-- DATA EXCERPTS --

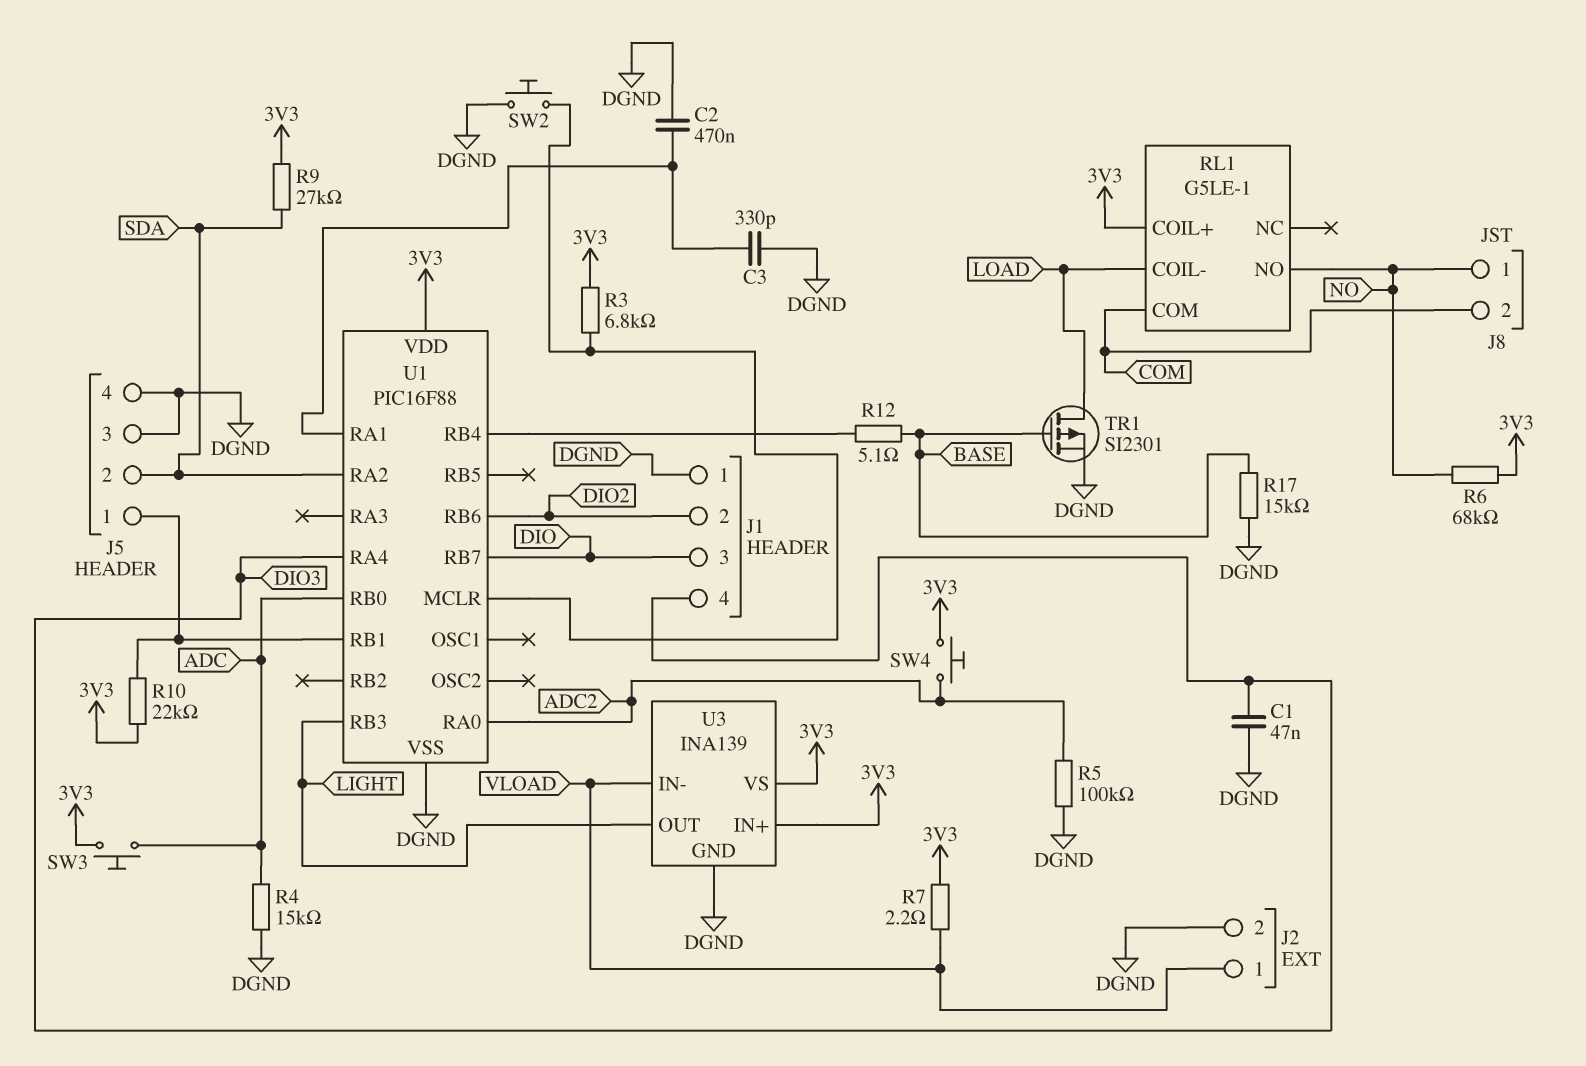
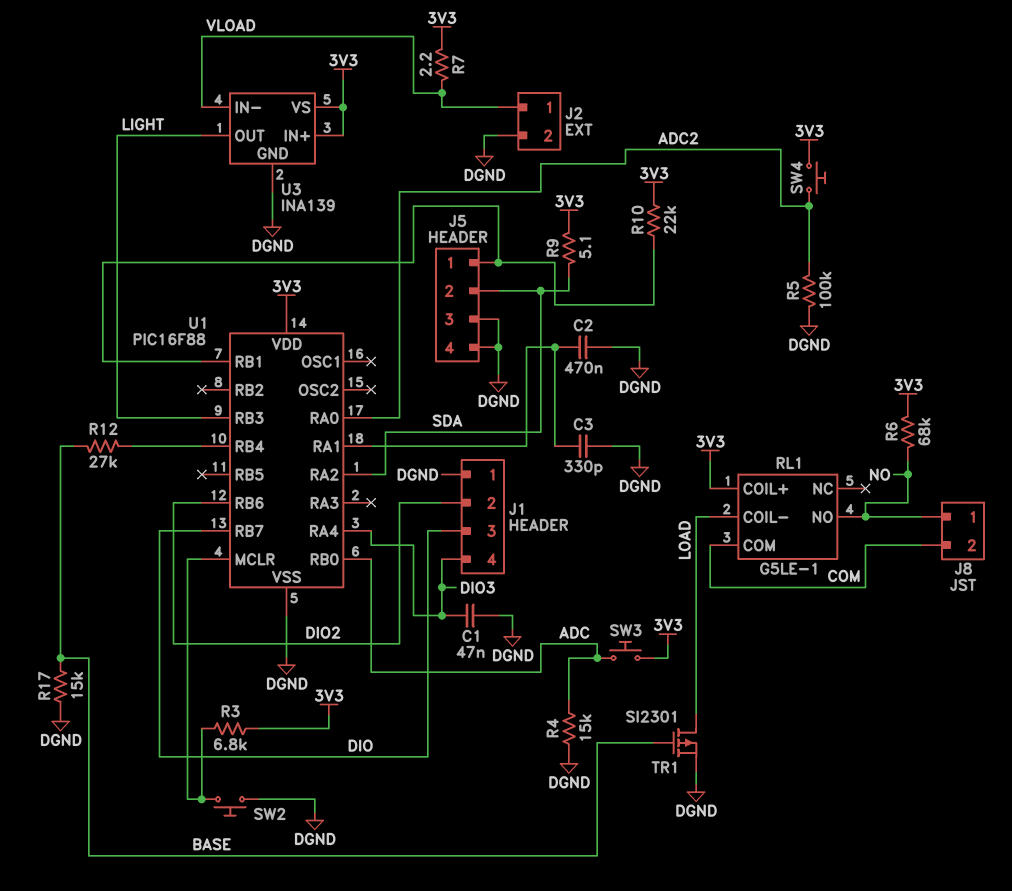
R9: 27k (3V3, SDA) -> 5.1 (3V3, SDA)
R12: 5.1 (BASE, U1/RB4) -> 27k (BASE, U1/RB4)

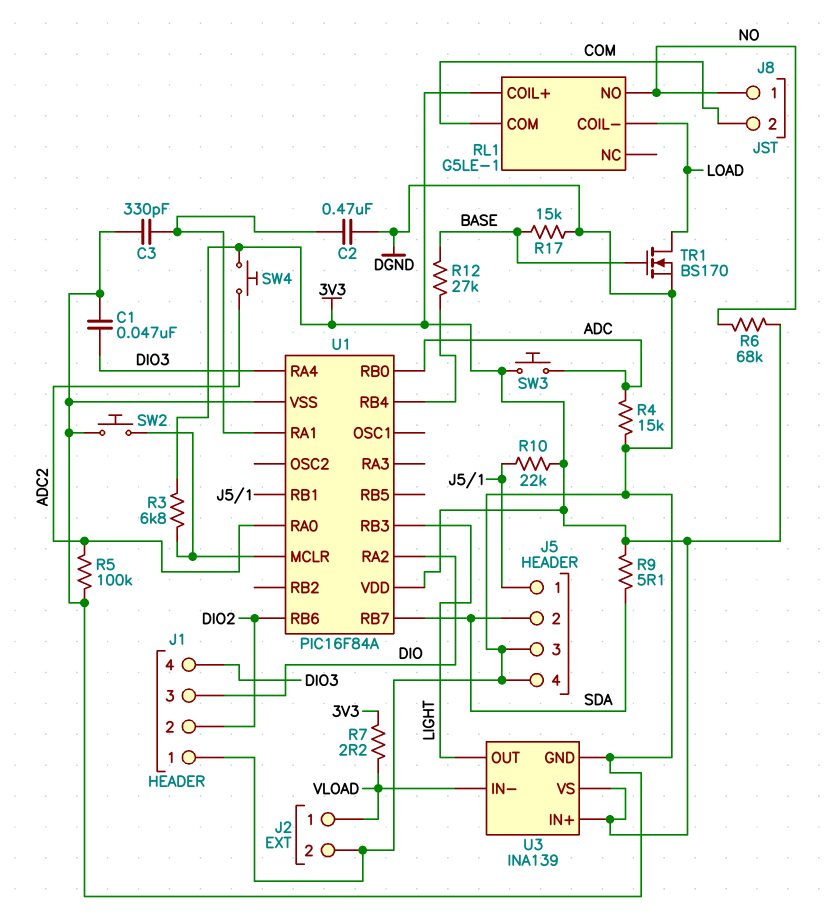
TR1: PMOS SI2301 (G BASE, D LOAD, S DGND) -> NMOS BS170 (G BASE, D LOAD, S DGND)
U1: PIC16F88 -> PIC16F84A
U1 pin RA2: SDA -> DIO
U1 pin RB7: DIO -> SDA

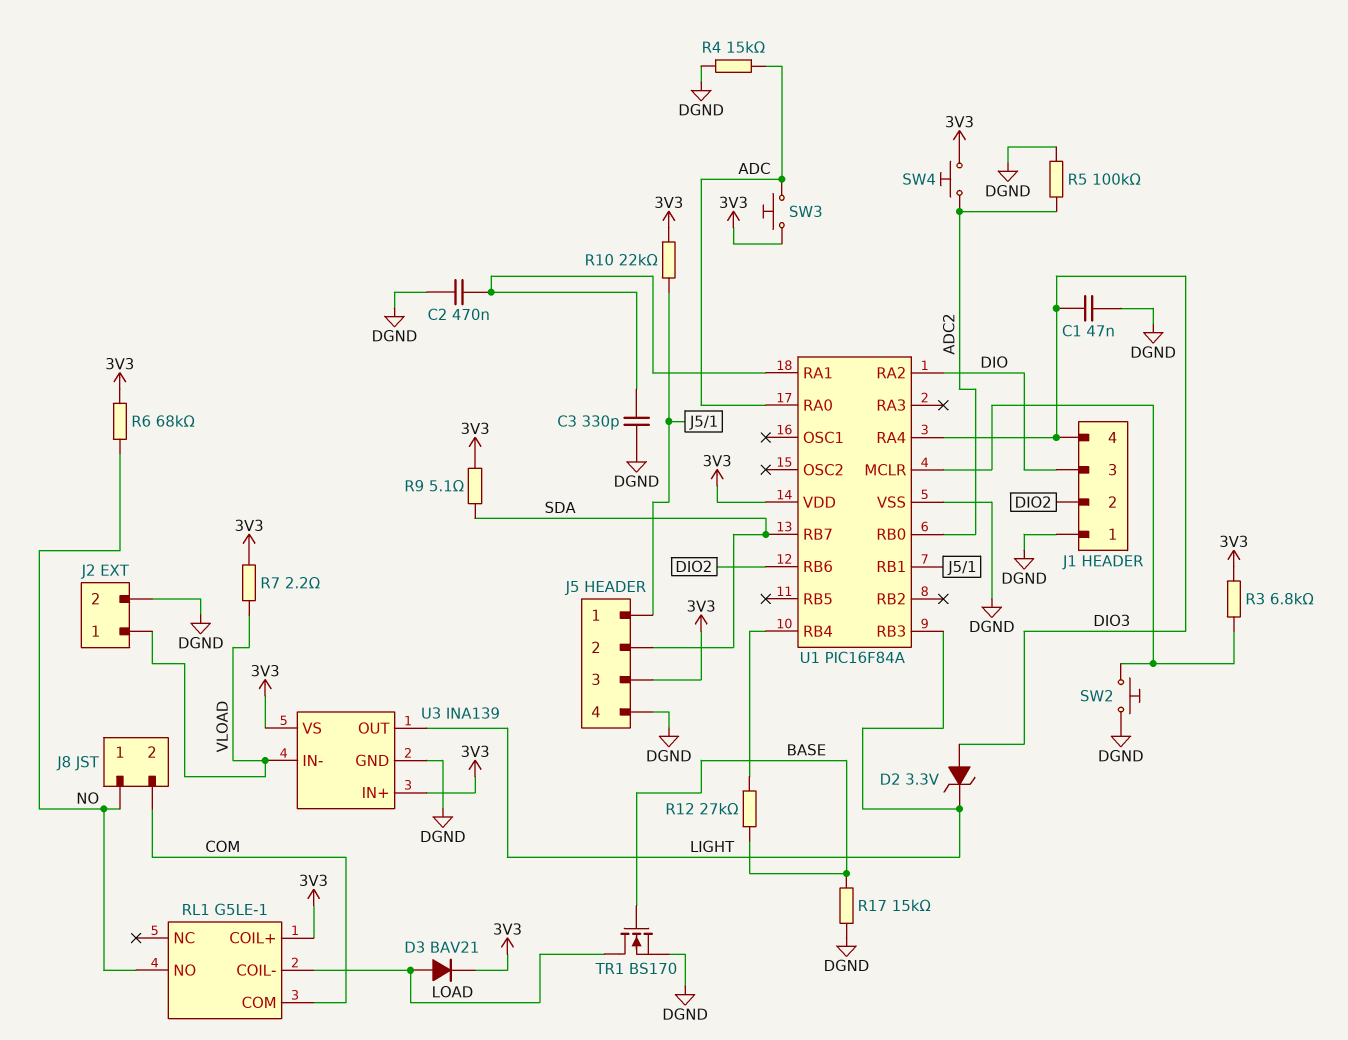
D2: none -> zener 3.3V (A DIO3, K LIGHT)
D3: none -> diode BAV21 (A LOAD, K 3V3)
J5 pin 3: DGND -> 3V3
U1 pin RA0: ADC2 -> ADC
U1 pin RB0: ADC -> ADC2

-- AIM OF THE EXERCISE --
Please retype the lines from the one containing "U1: PIC16F88 -> PIC16F84A" through the last line of the records above, exactly as written, and leave out any pictures.

-- SOLUTION FOR THIS TASK --
U1: PIC16F88 -> PIC16F84A
U1 pin RA2: SDA -> DIO
U1 pin RB7: DIO -> SDA

D2: none -> zener 3.3V (A DIO3, K LIGHT)
D3: none -> diode BAV21 (A LOAD, K 3V3)
J5 pin 3: DGND -> 3V3
U1 pin RA0: ADC2 -> ADC
U1 pin RB0: ADC -> ADC2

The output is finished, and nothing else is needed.